[Stored items from a collection]
=======
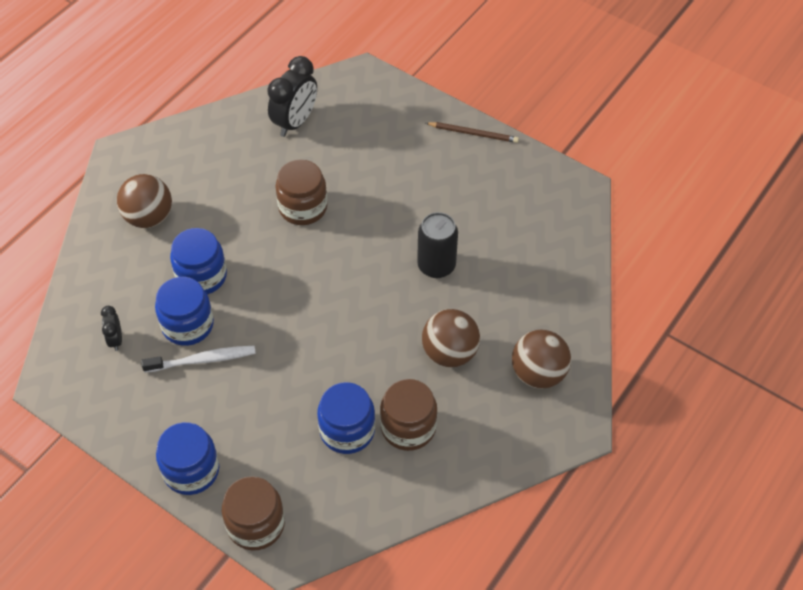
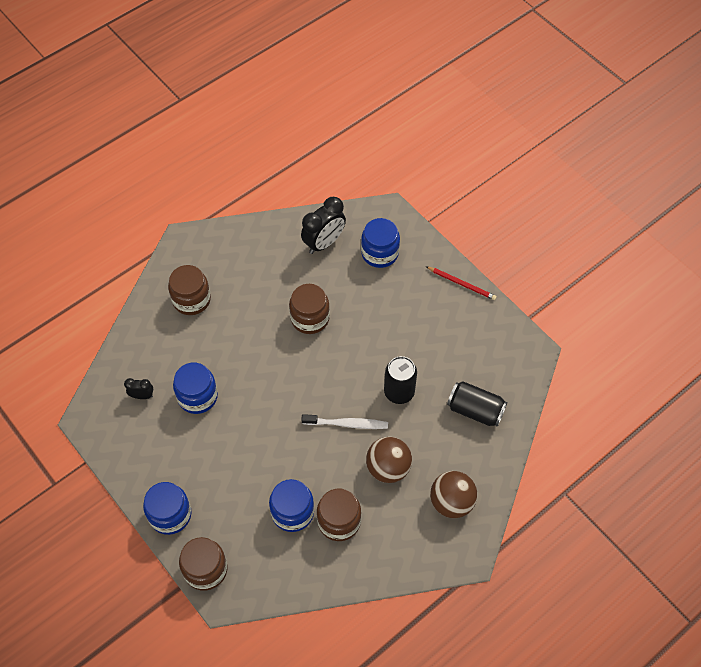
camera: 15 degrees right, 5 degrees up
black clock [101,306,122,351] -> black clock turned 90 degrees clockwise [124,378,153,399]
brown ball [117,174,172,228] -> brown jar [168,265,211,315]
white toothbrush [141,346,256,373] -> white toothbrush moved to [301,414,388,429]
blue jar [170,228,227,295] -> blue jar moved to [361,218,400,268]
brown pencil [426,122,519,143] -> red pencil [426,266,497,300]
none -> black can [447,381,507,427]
=======
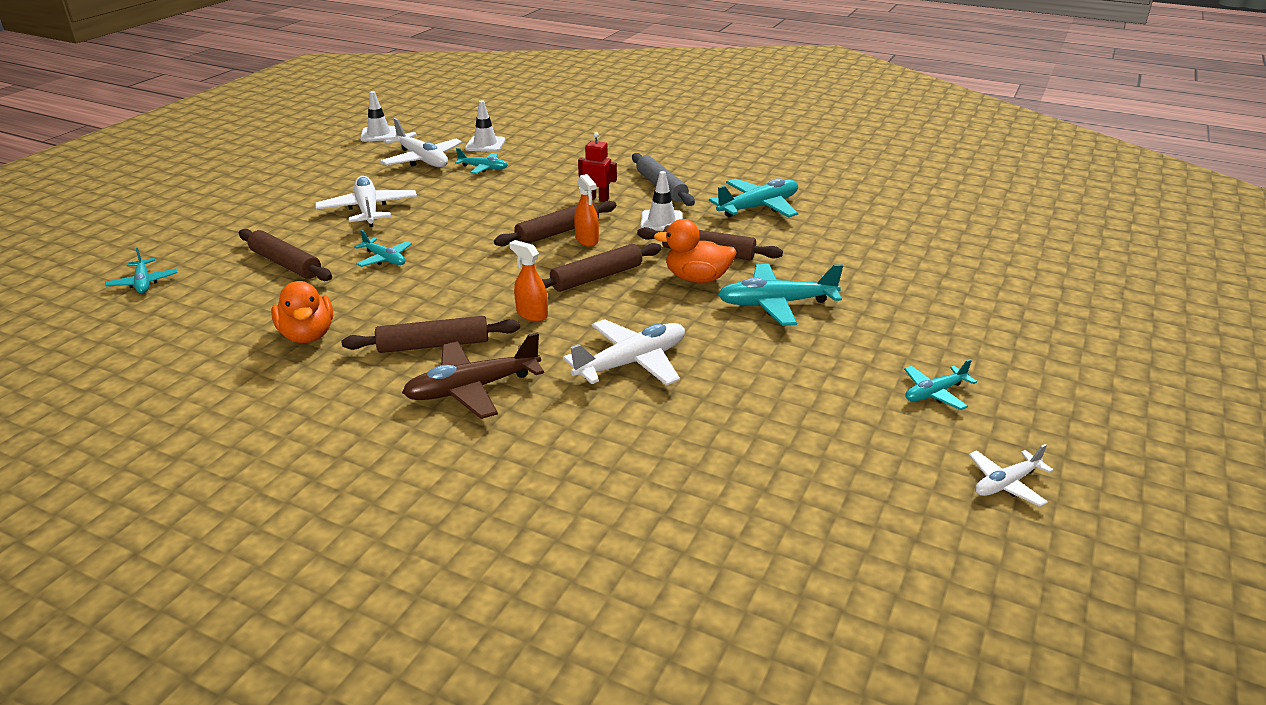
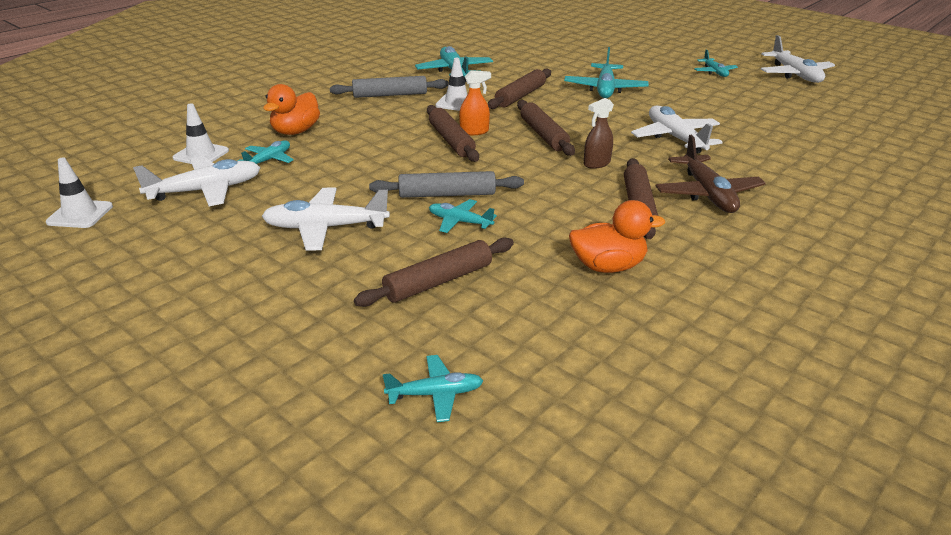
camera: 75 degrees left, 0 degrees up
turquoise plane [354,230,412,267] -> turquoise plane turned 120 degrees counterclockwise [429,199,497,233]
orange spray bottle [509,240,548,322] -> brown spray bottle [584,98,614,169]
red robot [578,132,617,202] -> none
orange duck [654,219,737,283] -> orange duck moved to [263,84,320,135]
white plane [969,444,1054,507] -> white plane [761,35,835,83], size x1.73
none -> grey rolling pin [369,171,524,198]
=======
- Exercise requirements: Of the entries listed above, reproduce only the lines starting at the line containing "camera: 15 degrees right, 5 degrees up" and ending at the line containing "none -> black can [447,381,507,427]". Include both, exactly as they stand.

- Exercise answer:
camera: 15 degrees right, 5 degrees up
black clock [101,306,122,351] -> black clock turned 90 degrees clockwise [124,378,153,399]
brown ball [117,174,172,228] -> brown jar [168,265,211,315]
white toothbrush [141,346,256,373] -> white toothbrush moved to [301,414,388,429]
blue jar [170,228,227,295] -> blue jar moved to [361,218,400,268]
brown pencil [426,122,519,143] -> red pencil [426,266,497,300]
none -> black can [447,381,507,427]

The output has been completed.